Transcribe the records word for word, leaving nothing out.
== Segment start ==
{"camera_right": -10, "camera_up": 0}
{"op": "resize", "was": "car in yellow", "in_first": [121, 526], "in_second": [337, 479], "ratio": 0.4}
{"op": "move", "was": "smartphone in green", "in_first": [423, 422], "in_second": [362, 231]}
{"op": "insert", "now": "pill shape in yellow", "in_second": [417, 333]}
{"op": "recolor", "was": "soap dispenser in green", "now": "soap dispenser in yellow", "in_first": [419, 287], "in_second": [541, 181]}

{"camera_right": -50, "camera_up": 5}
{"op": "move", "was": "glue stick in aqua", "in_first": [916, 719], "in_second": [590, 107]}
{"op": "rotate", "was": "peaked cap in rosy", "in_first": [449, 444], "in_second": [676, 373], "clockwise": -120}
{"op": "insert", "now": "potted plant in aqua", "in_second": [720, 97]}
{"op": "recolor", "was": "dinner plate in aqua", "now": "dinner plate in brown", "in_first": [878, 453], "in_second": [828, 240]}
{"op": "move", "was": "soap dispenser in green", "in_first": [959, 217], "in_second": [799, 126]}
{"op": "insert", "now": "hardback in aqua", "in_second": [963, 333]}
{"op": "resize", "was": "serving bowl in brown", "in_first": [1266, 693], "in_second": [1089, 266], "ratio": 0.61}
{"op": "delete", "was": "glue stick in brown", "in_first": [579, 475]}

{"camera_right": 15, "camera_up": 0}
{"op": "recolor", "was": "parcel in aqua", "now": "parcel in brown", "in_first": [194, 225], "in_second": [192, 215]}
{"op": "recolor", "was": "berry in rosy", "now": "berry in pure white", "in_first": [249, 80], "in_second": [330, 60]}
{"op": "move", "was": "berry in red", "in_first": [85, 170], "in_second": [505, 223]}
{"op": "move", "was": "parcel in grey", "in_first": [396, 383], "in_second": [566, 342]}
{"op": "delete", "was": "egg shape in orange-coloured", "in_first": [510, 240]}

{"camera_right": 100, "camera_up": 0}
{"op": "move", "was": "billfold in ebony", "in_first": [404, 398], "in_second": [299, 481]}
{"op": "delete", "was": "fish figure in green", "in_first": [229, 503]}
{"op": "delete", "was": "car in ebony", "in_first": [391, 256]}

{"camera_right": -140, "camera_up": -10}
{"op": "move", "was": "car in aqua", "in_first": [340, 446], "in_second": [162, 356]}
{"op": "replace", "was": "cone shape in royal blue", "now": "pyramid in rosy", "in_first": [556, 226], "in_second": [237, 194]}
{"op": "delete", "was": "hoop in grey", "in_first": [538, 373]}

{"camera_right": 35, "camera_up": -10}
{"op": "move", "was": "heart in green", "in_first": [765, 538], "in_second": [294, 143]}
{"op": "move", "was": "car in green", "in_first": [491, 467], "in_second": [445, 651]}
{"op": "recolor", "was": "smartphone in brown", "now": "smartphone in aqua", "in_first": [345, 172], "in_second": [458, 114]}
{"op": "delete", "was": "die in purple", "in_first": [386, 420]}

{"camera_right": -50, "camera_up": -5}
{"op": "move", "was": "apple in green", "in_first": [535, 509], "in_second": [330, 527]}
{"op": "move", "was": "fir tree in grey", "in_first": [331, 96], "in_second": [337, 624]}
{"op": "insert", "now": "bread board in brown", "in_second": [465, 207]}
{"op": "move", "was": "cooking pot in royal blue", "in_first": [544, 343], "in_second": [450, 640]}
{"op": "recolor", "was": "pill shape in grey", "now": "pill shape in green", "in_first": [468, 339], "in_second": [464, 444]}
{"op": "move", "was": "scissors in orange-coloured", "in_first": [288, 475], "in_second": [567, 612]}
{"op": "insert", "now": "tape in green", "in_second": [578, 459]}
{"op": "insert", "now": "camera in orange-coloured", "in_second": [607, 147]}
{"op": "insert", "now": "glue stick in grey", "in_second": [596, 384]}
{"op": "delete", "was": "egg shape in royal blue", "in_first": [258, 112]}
== Segment end ==
Exercise result.
{"camera_right": -10, "camera_up": 0}
{"op": "resize", "was": "car in yellow", "in_first": [121, 526], "in_second": [337, 479], "ratio": 0.4}
{"op": "move", "was": "smartphone in green", "in_first": [423, 422], "in_second": [362, 231]}
{"op": "insert", "now": "pill shape in yellow", "in_second": [417, 333]}
{"op": "recolor", "was": "soap dispenser in green", "now": "soap dispenser in yellow", "in_first": [419, 287], "in_second": [541, 181]}

{"camera_right": -50, "camera_up": 5}
{"op": "move", "was": "glue stick in aqua", "in_first": [916, 719], "in_second": [590, 107]}
{"op": "rotate", "was": "peaked cap in rosy", "in_first": [449, 444], "in_second": [676, 373], "clockwise": -120}
{"op": "insert", "now": "potted plant in aqua", "in_second": [720, 97]}
{"op": "recolor", "was": "dinner plate in aqua", "now": "dinner plate in brown", "in_first": [878, 453], "in_second": [828, 240]}
{"op": "move", "was": "soap dispenser in green", "in_first": [959, 217], "in_second": [799, 126]}
{"op": "insert", "now": "hardback in aqua", "in_second": [963, 333]}
{"op": "resize", "was": "serving bowl in brown", "in_first": [1266, 693], "in_second": [1089, 266], "ratio": 0.61}
{"op": "delete", "was": "glue stick in brown", "in_first": [579, 475]}

{"camera_right": 15, "camera_up": 0}
{"op": "recolor", "was": "parcel in aqua", "now": "parcel in brown", "in_first": [194, 225], "in_second": [192, 215]}
{"op": "recolor", "was": "berry in rosy", "now": "berry in pure white", "in_first": [249, 80], "in_second": [330, 60]}
{"op": "move", "was": "berry in red", "in_first": [85, 170], "in_second": [505, 223]}
{"op": "move", "was": "parcel in grey", "in_first": [396, 383], "in_second": [566, 342]}
{"op": "delete", "was": "egg shape in orange-coloured", "in_first": [510, 240]}

{"camera_right": 100, "camera_up": 0}
{"op": "move", "was": "billfold in ebony", "in_first": [404, 398], "in_second": [299, 481]}
{"op": "delete", "was": "fish figure in green", "in_first": [229, 503]}
{"op": "delete", "was": "car in ebony", "in_first": [391, 256]}

{"camera_right": -140, "camera_up": -10}
{"op": "move", "was": "car in aqua", "in_first": [340, 446], "in_second": [162, 356]}
{"op": "replace", "was": "cone shape in royal blue", "now": "pyramid in rosy", "in_first": [556, 226], "in_second": [237, 194]}
{"op": "delete", "was": "hoop in grey", "in_first": [538, 373]}

{"camera_right": 35, "camera_up": -10}
{"op": "move", "was": "heart in green", "in_first": [765, 538], "in_second": [294, 143]}
{"op": "move", "was": "car in green", "in_first": [491, 467], "in_second": [445, 651]}
{"op": "recolor", "was": "smartphone in brown", "now": "smartphone in aqua", "in_first": [345, 172], "in_second": [458, 114]}
{"op": "delete", "was": "die in purple", "in_first": [386, 420]}

{"camera_right": -50, "camera_up": -5}
{"op": "move", "was": "apple in green", "in_first": [535, 509], "in_second": [330, 527]}
{"op": "move", "was": "fir tree in grey", "in_first": [331, 96], "in_second": [337, 624]}
{"op": "insert", "now": "bread board in brown", "in_second": [465, 207]}
{"op": "move", "was": "cooking pot in royal blue", "in_first": [544, 343], "in_second": [450, 640]}
{"op": "recolor", "was": "pill shape in grey", "now": "pill shape in green", "in_first": [468, 339], "in_second": [464, 444]}
{"op": "move", "was": "scissors in orange-coloured", "in_first": [288, 475], "in_second": [567, 612]}
{"op": "insert", "now": "tape in green", "in_second": [578, 459]}
{"op": "insert", "now": "camera in orange-coloured", "in_second": [607, 147]}
{"op": "insert", "now": "glue stick in grey", "in_second": [596, 384]}
{"op": "delete", "was": "egg shape in royal blue", "in_first": [258, 112]}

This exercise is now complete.